Working from the entries that follow, retype each one without any alteration.
++++ Supplied data ++++
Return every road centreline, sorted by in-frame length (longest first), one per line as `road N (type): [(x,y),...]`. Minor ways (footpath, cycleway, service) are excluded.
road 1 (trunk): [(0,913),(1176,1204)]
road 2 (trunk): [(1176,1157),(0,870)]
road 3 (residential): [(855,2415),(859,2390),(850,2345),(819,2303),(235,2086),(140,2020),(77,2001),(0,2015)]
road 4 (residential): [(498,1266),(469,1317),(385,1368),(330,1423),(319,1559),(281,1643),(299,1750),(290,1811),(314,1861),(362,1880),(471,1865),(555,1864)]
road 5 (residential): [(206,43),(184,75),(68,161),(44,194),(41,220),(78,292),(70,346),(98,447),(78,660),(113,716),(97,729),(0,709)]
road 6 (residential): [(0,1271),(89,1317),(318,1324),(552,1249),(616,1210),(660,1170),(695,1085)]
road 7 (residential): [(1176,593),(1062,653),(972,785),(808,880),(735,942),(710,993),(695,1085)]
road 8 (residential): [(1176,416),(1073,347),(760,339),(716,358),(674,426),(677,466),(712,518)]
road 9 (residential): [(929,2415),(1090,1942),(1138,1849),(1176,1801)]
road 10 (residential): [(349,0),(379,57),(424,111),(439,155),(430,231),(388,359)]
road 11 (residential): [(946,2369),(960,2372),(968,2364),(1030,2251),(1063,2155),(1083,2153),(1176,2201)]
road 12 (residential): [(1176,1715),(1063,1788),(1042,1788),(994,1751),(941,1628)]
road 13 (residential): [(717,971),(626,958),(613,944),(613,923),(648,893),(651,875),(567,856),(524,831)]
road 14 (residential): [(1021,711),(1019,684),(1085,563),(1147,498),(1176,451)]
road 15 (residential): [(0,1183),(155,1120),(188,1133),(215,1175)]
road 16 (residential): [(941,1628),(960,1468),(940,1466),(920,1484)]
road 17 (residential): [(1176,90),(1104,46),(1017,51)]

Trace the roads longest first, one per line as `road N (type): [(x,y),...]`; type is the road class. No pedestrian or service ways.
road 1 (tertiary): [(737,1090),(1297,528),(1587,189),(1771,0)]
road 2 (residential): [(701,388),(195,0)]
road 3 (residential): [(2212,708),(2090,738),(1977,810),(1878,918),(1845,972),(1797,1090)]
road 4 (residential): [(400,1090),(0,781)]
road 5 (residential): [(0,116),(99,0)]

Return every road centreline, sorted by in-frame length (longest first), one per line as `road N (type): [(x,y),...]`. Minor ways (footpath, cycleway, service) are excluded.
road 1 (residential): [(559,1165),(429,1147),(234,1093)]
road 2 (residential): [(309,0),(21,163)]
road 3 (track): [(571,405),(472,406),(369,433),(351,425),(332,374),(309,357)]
++++
Response to this task:
Return every road centreline, sorted by in-frame length (longest first), one per line as `road N (type): [(x,y),...]`. Minor ways (footpath, cycleway, service) are excluded.
road 1 (trunk): [(0,913),(1176,1204)]
road 2 (trunk): [(1176,1157),(0,870)]
road 3 (residential): [(855,2415),(859,2390),(850,2345),(819,2303),(235,2086),(140,2020),(77,2001),(0,2015)]
road 4 (residential): [(498,1266),(469,1317),(385,1368),(330,1423),(319,1559),(281,1643),(299,1750),(290,1811),(314,1861),(362,1880),(471,1865),(555,1864)]
road 5 (residential): [(206,43),(184,75),(68,161),(44,194),(41,220),(78,292),(70,346),(98,447),(78,660),(113,716),(97,729),(0,709)]
road 6 (residential): [(0,1271),(89,1317),(318,1324),(552,1249),(616,1210),(660,1170),(695,1085)]
road 7 (residential): [(1176,593),(1062,653),(972,785),(808,880),(735,942),(710,993),(695,1085)]
road 8 (residential): [(1176,416),(1073,347),(760,339),(716,358),(674,426),(677,466),(712,518)]
road 9 (residential): [(929,2415),(1090,1942),(1138,1849),(1176,1801)]
road 10 (residential): [(349,0),(379,57),(424,111),(439,155),(430,231),(388,359)]
road 11 (residential): [(946,2369),(960,2372),(968,2364),(1030,2251),(1063,2155),(1083,2153),(1176,2201)]
road 12 (residential): [(1176,1715),(1063,1788),(1042,1788),(994,1751),(941,1628)]
road 13 (residential): [(717,971),(626,958),(613,944),(613,923),(648,893),(651,875),(567,856),(524,831)]
road 14 (residential): [(1021,711),(1019,684),(1085,563),(1147,498),(1176,451)]
road 15 (residential): [(0,1183),(155,1120),(188,1133),(215,1175)]
road 16 (residential): [(941,1628),(960,1468),(940,1466),(920,1484)]
road 17 (residential): [(1176,90),(1104,46),(1017,51)]

Trace the roads longest first, one per line as `road N (type): [(x,y),...]`; type is the road class. No pedestrian or service ways.
road 1 (tertiary): [(737,1090),(1297,528),(1587,189),(1771,0)]
road 2 (residential): [(701,388),(195,0)]
road 3 (residential): [(2212,708),(2090,738),(1977,810),(1878,918),(1845,972),(1797,1090)]
road 4 (residential): [(400,1090),(0,781)]
road 5 (residential): [(0,116),(99,0)]

Return every road centreline, sorted by in-frame length (longest first), one per line as `road N (type): [(x,y),...]`. Minor ways (footpath, cycleway, service) are excluded.
road 1 (residential): [(559,1165),(429,1147),(234,1093)]
road 2 (residential): [(309,0),(21,163)]
road 3 (track): [(571,405),(472,406),(369,433),(351,425),(332,374),(309,357)]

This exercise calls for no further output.